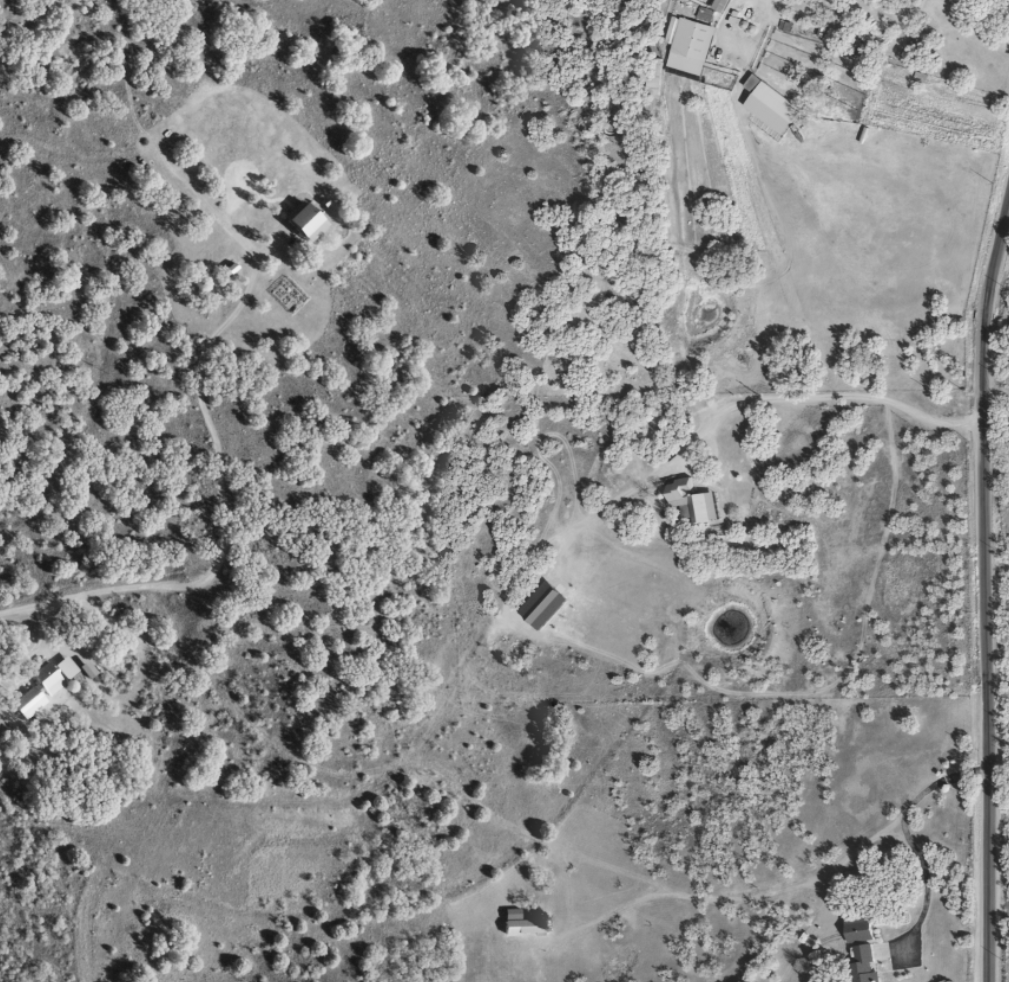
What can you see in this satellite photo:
road: (120, 26)
building: (688, 46)
building: (775, 101)
building: (300, 221)
building: (690, 500)
road: (946, 539)
building: (544, 601)
building: (42, 677)
building: (857, 925)
building: (519, 928)
building: (864, 963)

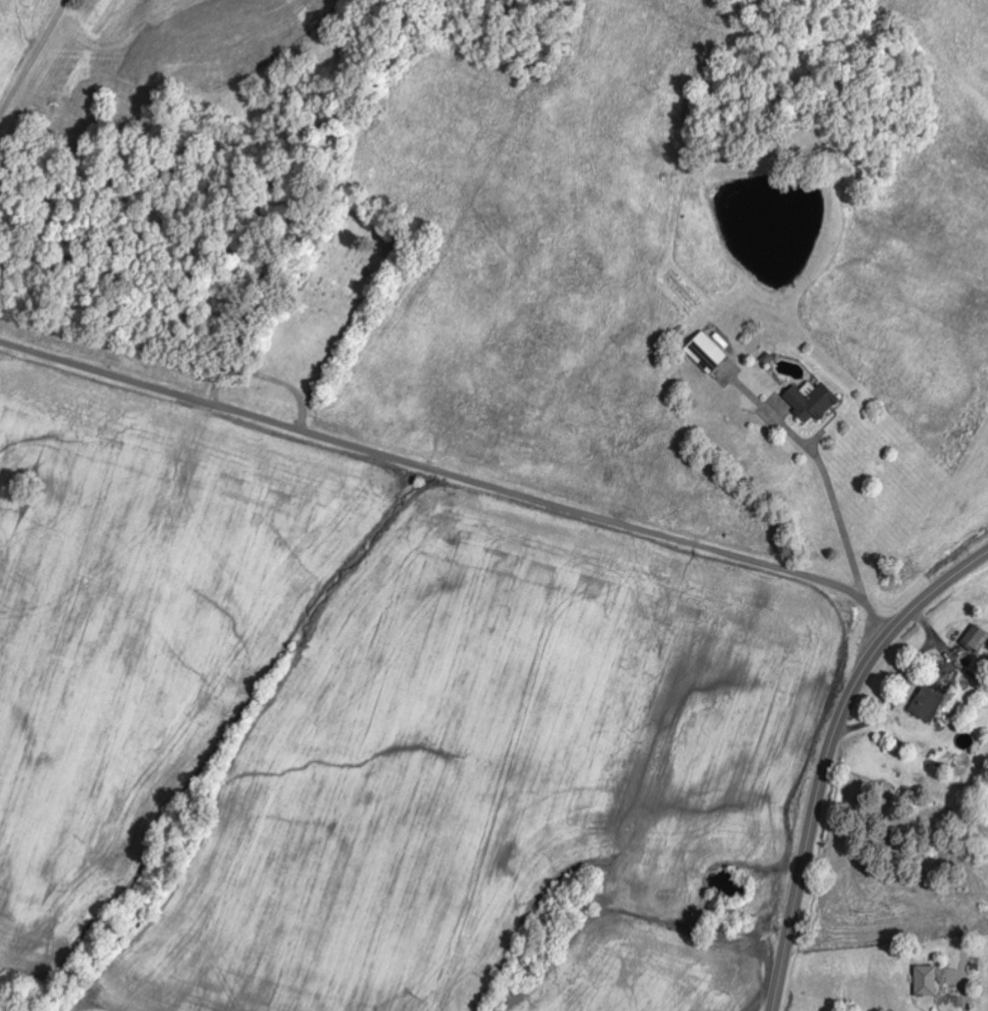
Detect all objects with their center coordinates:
park: (330, 302)
building: (706, 352)
building: (810, 400)
road: (453, 476)
building: (977, 639)
building: (927, 704)
road: (829, 756)
building: (925, 981)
######
§ YOUR GOAL
Output only the lines from the one that contains "Detect all objects" through the last line of the data above, each restated exactly.

§ YOUR SOLUTION
Detect all objects with their center coordinates:
park: (330, 302)
building: (706, 352)
building: (810, 400)
road: (453, 476)
building: (977, 639)
building: (927, 704)
road: (829, 756)
building: (925, 981)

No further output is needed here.